**EXERCISE PROMPT**
Lines in the listing below that hold "orange" are the ones to copy.

**DATASET EXCERPTS**
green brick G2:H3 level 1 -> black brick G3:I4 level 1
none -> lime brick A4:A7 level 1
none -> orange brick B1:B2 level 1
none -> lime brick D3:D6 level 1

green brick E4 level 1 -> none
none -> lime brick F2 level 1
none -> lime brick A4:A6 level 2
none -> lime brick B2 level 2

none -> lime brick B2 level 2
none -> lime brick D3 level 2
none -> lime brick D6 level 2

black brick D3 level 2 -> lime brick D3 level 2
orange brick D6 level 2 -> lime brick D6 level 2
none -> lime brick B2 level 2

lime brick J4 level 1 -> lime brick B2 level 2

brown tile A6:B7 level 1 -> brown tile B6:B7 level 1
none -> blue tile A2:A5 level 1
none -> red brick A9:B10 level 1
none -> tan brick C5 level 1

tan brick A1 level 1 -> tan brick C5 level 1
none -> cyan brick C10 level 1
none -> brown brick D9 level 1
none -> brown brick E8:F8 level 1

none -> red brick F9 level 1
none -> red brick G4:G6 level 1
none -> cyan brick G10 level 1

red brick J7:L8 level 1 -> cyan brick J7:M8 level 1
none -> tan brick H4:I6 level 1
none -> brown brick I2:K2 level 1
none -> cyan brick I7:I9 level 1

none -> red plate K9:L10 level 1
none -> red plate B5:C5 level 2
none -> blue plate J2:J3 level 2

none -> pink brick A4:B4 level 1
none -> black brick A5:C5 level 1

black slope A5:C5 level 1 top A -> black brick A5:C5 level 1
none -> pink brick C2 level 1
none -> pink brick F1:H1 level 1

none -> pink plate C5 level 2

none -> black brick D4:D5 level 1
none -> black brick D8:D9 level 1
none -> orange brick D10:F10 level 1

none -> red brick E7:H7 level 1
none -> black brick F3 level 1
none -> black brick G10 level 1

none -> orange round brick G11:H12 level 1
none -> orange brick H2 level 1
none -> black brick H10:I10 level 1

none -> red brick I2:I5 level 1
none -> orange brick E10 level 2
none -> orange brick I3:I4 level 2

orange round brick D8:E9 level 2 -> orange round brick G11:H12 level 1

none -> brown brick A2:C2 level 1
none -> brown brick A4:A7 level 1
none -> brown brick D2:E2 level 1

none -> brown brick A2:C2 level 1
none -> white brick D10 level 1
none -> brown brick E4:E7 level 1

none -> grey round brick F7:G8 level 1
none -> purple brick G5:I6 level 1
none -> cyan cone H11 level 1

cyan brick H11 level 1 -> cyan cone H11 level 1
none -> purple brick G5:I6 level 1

**EXERCISE RESPONSE**
none -> orange brick B1:B2 level 1
orange brick D6 level 2 -> lime brick D6 level 2
none -> orange brick D10:F10 level 1
none -> orange round brick G11:H12 level 1
none -> orange brick H2 level 1
none -> orange brick E10 level 2
none -> orange brick I3:I4 level 2
orange round brick D8:E9 level 2 -> orange round brick G11:H12 level 1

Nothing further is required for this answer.